• Records:
--- START ---

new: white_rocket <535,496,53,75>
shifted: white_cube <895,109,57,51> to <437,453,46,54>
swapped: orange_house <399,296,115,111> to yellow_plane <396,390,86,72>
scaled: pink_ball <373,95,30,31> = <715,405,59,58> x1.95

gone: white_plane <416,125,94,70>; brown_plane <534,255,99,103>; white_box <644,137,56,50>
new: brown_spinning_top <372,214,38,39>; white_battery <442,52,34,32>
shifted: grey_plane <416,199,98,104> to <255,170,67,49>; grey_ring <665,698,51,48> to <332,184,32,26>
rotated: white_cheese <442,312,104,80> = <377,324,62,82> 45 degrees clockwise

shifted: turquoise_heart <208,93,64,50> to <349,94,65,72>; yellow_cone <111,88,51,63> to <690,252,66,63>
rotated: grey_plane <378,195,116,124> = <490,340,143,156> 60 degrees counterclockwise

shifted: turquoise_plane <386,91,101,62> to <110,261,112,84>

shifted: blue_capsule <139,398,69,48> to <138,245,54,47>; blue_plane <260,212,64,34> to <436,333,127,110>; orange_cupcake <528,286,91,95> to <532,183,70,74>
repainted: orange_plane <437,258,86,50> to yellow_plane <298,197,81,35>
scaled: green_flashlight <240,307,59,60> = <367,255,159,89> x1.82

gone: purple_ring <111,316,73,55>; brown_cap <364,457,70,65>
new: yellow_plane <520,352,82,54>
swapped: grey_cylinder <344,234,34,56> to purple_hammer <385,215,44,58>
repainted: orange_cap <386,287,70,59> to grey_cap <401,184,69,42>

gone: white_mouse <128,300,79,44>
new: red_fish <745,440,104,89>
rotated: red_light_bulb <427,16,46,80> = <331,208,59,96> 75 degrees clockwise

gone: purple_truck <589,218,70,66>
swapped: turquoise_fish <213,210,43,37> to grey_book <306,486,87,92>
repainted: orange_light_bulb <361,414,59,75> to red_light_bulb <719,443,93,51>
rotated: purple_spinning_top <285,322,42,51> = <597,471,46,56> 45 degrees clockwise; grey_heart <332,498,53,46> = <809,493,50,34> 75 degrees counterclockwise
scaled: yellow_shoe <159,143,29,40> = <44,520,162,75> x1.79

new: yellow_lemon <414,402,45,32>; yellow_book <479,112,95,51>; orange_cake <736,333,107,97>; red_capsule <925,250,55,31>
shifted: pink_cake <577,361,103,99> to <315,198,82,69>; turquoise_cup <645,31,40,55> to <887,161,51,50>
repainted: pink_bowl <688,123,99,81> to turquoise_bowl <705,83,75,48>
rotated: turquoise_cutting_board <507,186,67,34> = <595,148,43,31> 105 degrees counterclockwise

--- END ---

• Exercise brief: A faithful copy of all the records is required.

• Task response:
new: white_rocket <535,496,53,75>
shifted: white_cube <895,109,57,51> to <437,453,46,54>
swapped: orange_house <399,296,115,111> to yellow_plane <396,390,86,72>
scaled: pink_ball <373,95,30,31> = <715,405,59,58> x1.95

gone: white_plane <416,125,94,70>; brown_plane <534,255,99,103>; white_box <644,137,56,50>
new: brown_spinning_top <372,214,38,39>; white_battery <442,52,34,32>
shifted: grey_plane <416,199,98,104> to <255,170,67,49>; grey_ring <665,698,51,48> to <332,184,32,26>
rotated: white_cheese <442,312,104,80> = <377,324,62,82> 45 degrees clockwise

shifted: turquoise_heart <208,93,64,50> to <349,94,65,72>; yellow_cone <111,88,51,63> to <690,252,66,63>
rotated: grey_plane <378,195,116,124> = <490,340,143,156> 60 degrees counterclockwise

shifted: turquoise_plane <386,91,101,62> to <110,261,112,84>

shifted: blue_capsule <139,398,69,48> to <138,245,54,47>; blue_plane <260,212,64,34> to <436,333,127,110>; orange_cupcake <528,286,91,95> to <532,183,70,74>
repainted: orange_plane <437,258,86,50> to yellow_plane <298,197,81,35>
scaled: green_flashlight <240,307,59,60> = <367,255,159,89> x1.82

gone: purple_ring <111,316,73,55>; brown_cap <364,457,70,65>
new: yellow_plane <520,352,82,54>
swapped: grey_cylinder <344,234,34,56> to purple_hammer <385,215,44,58>
repainted: orange_cap <386,287,70,59> to grey_cap <401,184,69,42>

gone: white_mouse <128,300,79,44>
new: red_fish <745,440,104,89>
rotated: red_light_bulb <427,16,46,80> = <331,208,59,96> 75 degrees clockwise

gone: purple_truck <589,218,70,66>
swapped: turquoise_fish <213,210,43,37> to grey_book <306,486,87,92>
repainted: orange_light_bulb <361,414,59,75> to red_light_bulb <719,443,93,51>
rotated: purple_spinning_top <285,322,42,51> = <597,471,46,56> 45 degrees clockwise; grey_heart <332,498,53,46> = <809,493,50,34> 75 degrees counterclockwise
scaled: yellow_shoe <159,143,29,40> = <44,520,162,75> x1.79

new: yellow_lemon <414,402,45,32>; yellow_book <479,112,95,51>; orange_cake <736,333,107,97>; red_capsule <925,250,55,31>
shifted: pink_cake <577,361,103,99> to <315,198,82,69>; turquoise_cup <645,31,40,55> to <887,161,51,50>
repainted: pink_bowl <688,123,99,81> to turquoise_bowl <705,83,75,48>
rotated: turquoise_cutting_board <507,186,67,34> = <595,148,43,31> 105 degrees counterclockwise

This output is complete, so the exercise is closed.